* _WORK REQUIRED_:
Please copy all of the entries exactly, but drop every picture.
● ● ● ●
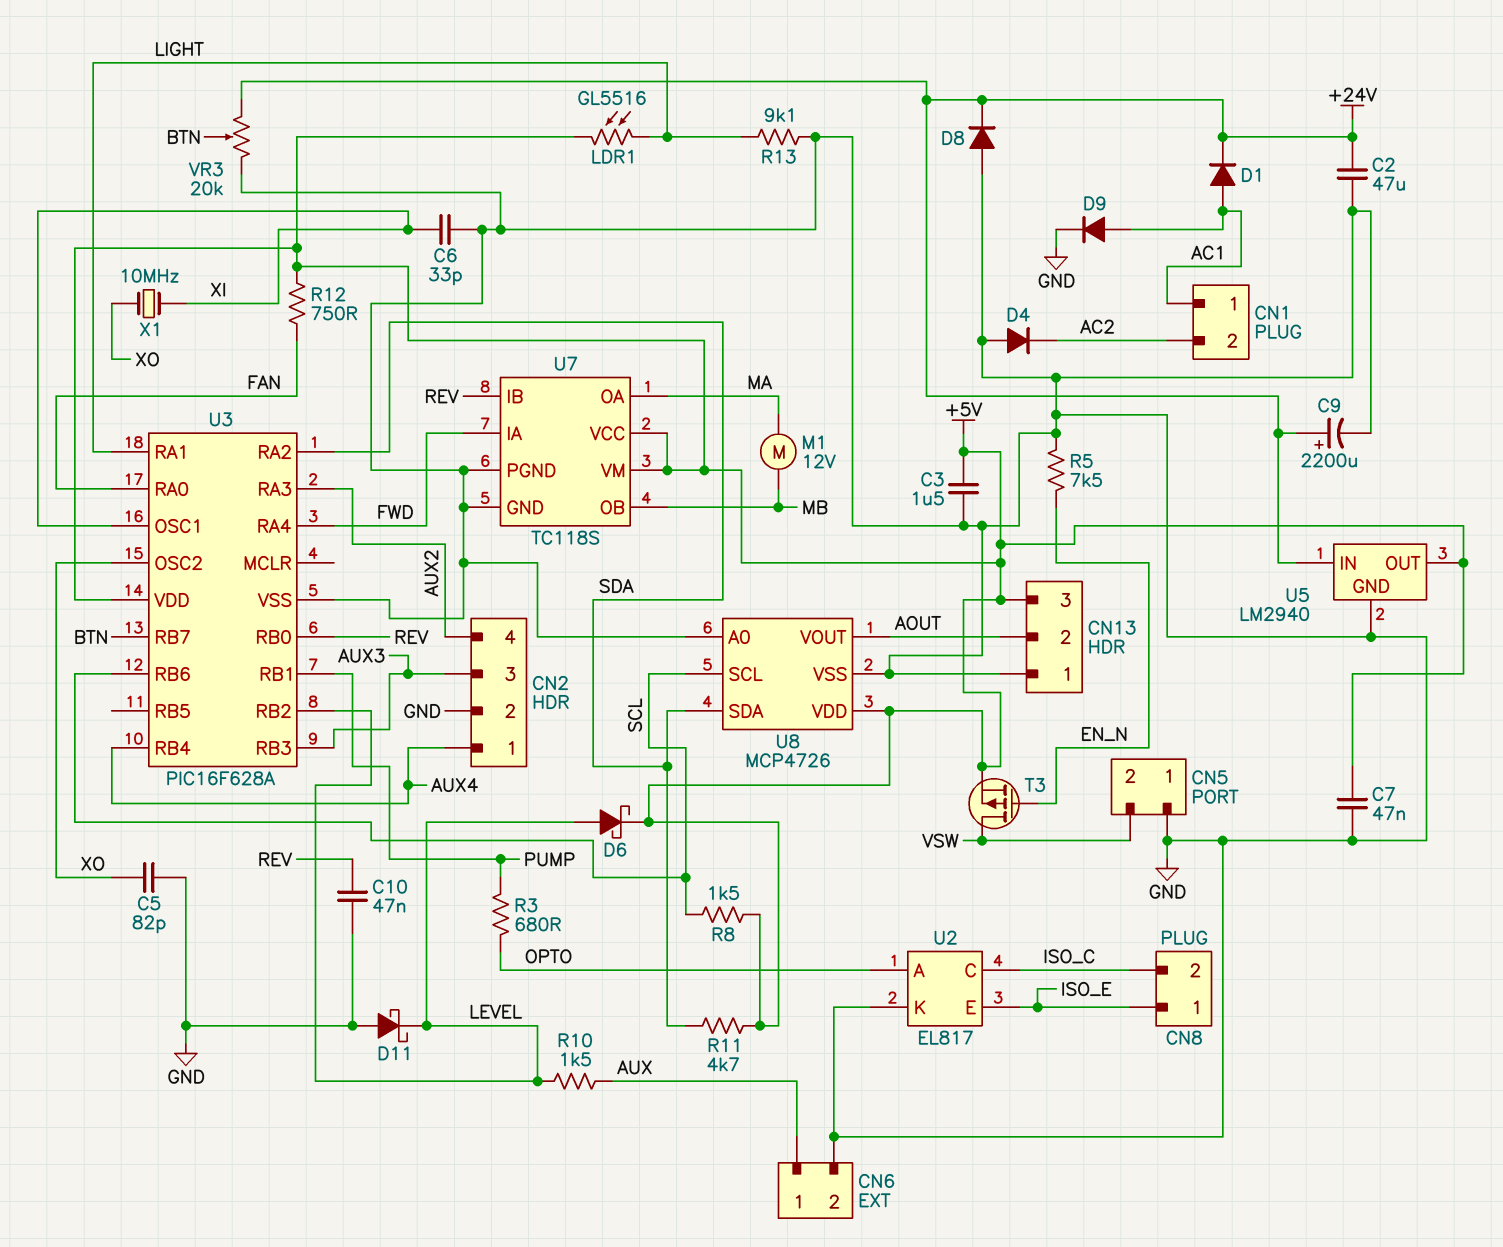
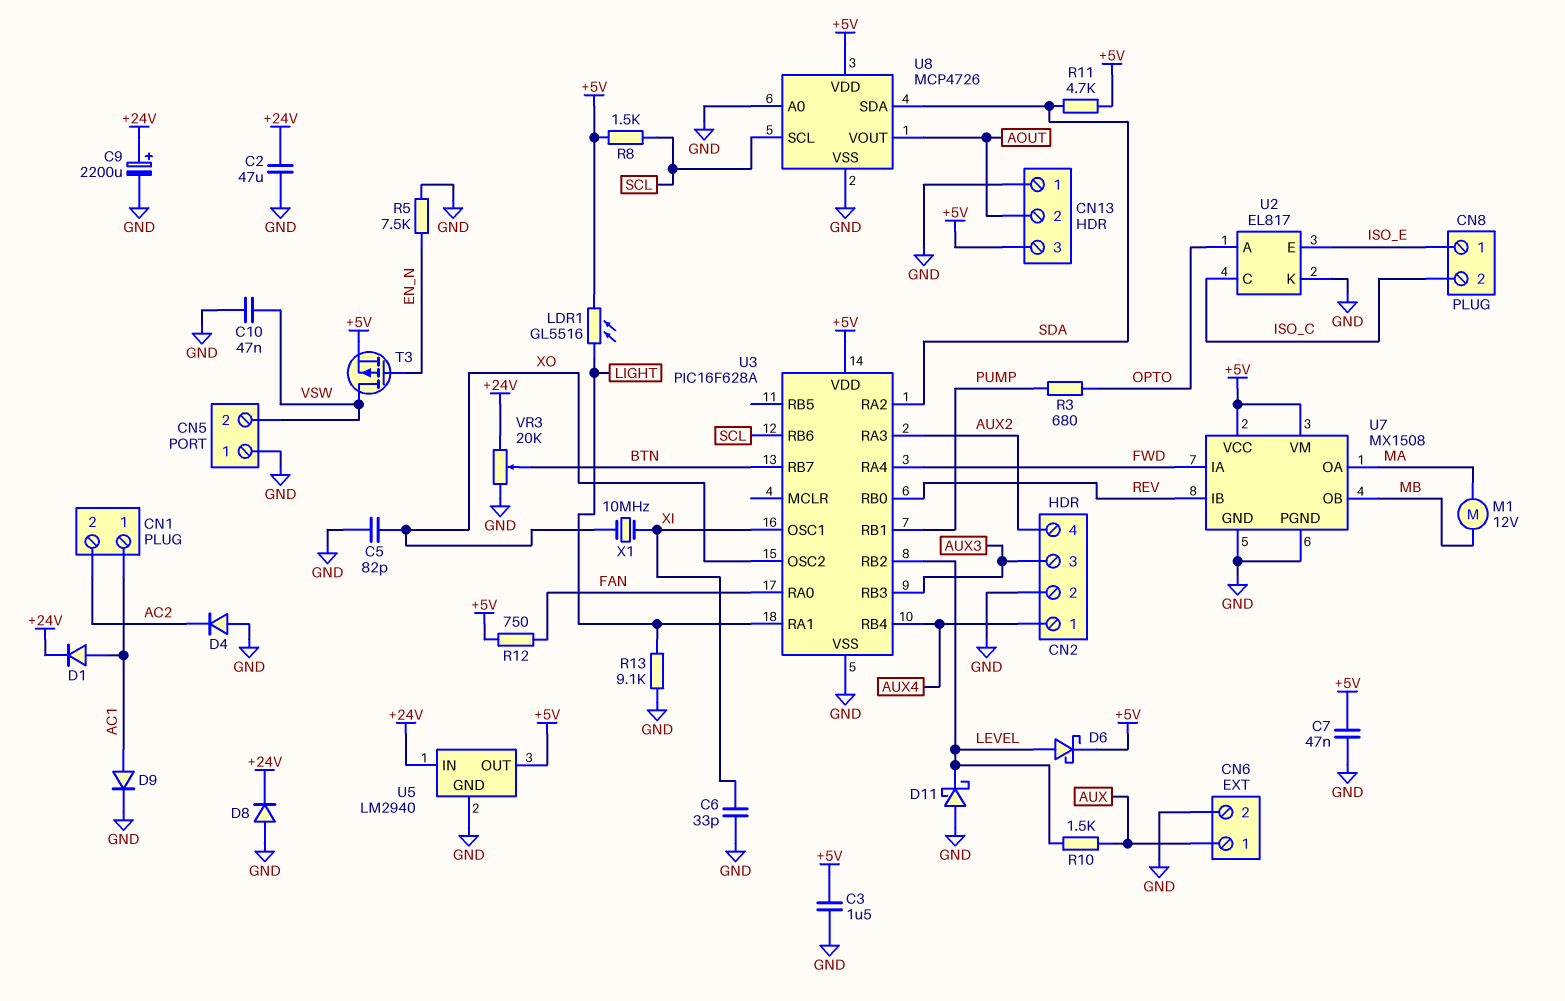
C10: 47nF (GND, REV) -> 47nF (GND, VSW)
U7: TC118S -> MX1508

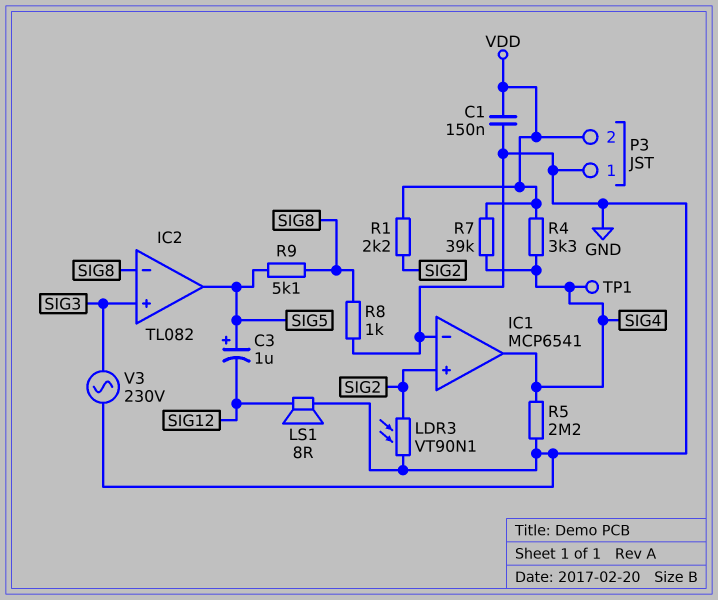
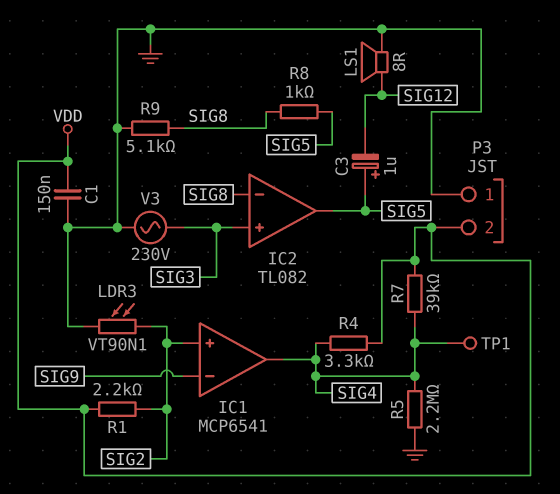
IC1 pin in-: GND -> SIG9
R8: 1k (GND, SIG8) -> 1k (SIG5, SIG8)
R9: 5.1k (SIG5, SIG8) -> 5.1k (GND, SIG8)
● ● ● ●
* _YOUR RESPONSE_:
C10: 47nF (GND, REV) -> 47nF (GND, VSW)
U7: TC118S -> MX1508

IC1 pin in-: GND -> SIG9
R8: 1k (GND, SIG8) -> 1k (SIG5, SIG8)
R9: 5.1k (SIG5, SIG8) -> 5.1k (GND, SIG8)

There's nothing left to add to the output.